The number of lines holding "schottky" is all you should give; count them in the records below.

[Items from a dataset]

+-------+

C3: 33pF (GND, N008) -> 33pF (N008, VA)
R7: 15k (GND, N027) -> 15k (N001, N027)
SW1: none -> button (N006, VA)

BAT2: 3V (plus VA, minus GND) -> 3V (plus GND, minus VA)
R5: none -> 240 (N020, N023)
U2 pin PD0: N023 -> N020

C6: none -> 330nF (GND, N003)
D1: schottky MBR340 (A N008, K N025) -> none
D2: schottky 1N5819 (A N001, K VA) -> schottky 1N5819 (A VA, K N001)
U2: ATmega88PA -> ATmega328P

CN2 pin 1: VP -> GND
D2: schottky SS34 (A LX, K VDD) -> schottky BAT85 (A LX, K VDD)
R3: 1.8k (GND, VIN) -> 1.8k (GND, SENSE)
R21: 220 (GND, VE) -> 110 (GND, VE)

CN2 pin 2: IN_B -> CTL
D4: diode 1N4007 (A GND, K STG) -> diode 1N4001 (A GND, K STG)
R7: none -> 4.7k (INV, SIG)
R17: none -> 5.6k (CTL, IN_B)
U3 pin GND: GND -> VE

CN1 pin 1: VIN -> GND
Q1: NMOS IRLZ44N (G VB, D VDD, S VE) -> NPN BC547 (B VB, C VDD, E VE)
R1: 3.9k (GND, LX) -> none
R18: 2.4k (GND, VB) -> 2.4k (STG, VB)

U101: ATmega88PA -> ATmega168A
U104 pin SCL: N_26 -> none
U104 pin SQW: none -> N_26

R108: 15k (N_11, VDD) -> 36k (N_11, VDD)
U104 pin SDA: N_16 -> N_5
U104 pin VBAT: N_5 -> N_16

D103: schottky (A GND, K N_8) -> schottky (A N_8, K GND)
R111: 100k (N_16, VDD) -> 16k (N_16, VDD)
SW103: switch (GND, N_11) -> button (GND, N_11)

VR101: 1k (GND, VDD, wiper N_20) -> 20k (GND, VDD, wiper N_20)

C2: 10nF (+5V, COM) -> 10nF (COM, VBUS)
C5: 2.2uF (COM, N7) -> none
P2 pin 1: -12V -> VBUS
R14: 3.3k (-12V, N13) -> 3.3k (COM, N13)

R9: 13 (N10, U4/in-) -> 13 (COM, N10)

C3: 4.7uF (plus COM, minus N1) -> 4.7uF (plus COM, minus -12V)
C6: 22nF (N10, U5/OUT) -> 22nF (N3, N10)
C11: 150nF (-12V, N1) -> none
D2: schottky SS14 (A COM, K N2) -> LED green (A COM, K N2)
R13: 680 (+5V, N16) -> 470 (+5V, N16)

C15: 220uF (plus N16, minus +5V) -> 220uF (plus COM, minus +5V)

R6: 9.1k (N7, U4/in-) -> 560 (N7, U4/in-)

+-------+

**Written response:**
5